WHAT YOU WILL DO » Note each line in the data below that holds "shoe", and copy it.
═════ DATA LISTING ═════
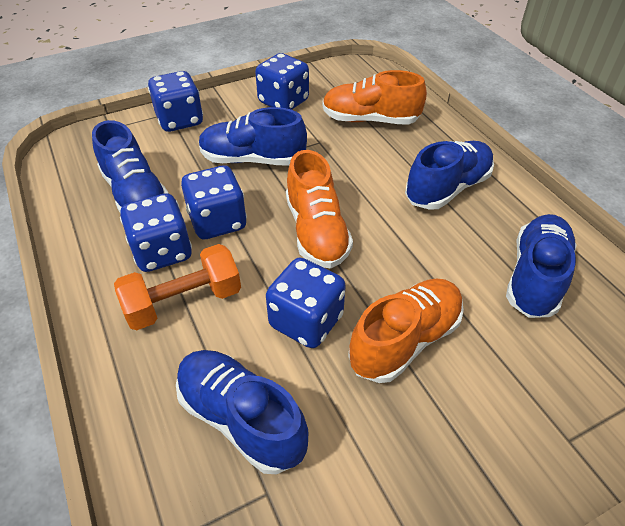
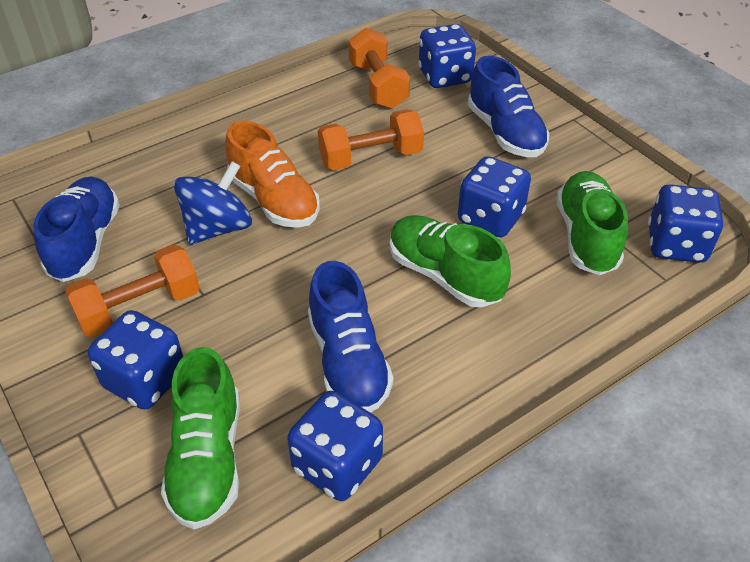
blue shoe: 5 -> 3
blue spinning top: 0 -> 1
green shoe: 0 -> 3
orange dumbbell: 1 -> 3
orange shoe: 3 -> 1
═════
EXERCISE OUTPUT »
blue shoe: 5 -> 3
green shoe: 0 -> 3
orange shoe: 3 -> 1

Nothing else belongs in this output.